__WHAT YOU NEED TO DO__: From the entries below, copy each line in which the word "zener" occurs.

-- DATA EXTRACT follows --

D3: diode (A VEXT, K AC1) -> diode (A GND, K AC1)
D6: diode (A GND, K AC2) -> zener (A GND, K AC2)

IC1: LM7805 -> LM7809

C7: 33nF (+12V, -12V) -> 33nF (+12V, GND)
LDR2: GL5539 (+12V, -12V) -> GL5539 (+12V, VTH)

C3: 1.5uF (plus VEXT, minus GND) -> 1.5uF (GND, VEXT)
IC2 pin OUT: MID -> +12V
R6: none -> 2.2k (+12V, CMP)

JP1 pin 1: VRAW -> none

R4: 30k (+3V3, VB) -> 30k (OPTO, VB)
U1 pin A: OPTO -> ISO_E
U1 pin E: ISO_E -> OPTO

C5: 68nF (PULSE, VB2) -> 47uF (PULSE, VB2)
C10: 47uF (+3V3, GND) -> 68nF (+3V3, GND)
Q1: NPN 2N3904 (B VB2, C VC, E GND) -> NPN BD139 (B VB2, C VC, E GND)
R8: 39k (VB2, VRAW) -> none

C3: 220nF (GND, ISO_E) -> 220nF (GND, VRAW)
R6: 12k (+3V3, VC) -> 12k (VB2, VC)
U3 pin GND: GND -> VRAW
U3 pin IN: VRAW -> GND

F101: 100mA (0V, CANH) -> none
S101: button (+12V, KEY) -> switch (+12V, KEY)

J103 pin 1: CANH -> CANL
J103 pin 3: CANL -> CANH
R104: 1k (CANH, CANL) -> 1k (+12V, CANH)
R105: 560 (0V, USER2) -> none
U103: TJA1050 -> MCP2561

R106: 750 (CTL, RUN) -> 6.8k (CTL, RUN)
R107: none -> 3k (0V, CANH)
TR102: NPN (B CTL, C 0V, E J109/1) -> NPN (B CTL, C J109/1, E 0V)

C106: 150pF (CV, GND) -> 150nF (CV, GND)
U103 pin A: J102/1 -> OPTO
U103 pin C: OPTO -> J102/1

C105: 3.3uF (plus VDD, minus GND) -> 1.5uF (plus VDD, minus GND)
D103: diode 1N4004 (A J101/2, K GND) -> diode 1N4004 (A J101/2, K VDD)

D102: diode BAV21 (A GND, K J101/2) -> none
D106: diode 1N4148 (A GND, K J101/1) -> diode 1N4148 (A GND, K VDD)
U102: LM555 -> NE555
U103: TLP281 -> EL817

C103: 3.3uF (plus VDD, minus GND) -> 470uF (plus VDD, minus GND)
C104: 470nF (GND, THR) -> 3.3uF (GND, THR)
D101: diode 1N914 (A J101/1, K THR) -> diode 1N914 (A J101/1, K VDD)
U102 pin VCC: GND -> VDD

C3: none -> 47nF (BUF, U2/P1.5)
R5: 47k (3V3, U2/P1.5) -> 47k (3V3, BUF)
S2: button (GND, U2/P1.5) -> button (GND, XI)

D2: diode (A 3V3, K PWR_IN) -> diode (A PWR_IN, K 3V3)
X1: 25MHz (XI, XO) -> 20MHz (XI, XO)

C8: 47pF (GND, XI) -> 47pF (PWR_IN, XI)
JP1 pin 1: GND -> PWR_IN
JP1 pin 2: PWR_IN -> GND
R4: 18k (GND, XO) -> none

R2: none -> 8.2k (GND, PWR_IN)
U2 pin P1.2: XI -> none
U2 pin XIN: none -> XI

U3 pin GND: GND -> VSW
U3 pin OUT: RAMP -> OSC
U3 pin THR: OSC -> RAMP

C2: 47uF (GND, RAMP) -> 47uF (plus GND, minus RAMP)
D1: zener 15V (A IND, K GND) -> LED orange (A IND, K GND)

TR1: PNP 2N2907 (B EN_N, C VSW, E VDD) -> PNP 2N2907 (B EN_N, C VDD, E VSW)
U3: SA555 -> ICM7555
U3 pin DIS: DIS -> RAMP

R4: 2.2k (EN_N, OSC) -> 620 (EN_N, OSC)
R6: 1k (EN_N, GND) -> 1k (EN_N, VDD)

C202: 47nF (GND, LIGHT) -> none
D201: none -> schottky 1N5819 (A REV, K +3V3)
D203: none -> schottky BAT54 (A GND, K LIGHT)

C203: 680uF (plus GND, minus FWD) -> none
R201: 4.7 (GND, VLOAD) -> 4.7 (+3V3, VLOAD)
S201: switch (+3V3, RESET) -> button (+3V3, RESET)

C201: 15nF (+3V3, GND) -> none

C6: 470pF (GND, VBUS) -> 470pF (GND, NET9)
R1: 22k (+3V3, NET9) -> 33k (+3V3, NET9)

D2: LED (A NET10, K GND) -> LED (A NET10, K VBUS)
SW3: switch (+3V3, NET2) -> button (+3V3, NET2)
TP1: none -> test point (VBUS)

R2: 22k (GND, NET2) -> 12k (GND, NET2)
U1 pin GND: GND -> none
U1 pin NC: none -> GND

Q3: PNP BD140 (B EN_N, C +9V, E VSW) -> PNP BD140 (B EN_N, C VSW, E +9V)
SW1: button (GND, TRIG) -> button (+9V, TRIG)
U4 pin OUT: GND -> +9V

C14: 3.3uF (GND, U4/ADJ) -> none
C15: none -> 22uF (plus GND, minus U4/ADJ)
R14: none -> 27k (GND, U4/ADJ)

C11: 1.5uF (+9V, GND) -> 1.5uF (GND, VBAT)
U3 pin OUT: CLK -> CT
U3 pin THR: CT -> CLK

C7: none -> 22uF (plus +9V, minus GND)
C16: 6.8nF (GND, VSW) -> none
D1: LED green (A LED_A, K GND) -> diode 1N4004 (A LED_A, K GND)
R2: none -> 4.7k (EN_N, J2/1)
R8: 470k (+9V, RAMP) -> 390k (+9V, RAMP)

-- DATA EXTRACT concluded --

__OUTPUT FOR THIS TASK__:
D6: diode (A GND, K AC2) -> zener (A GND, K AC2)
D1: zener 15V (A IND, K GND) -> LED orange (A IND, K GND)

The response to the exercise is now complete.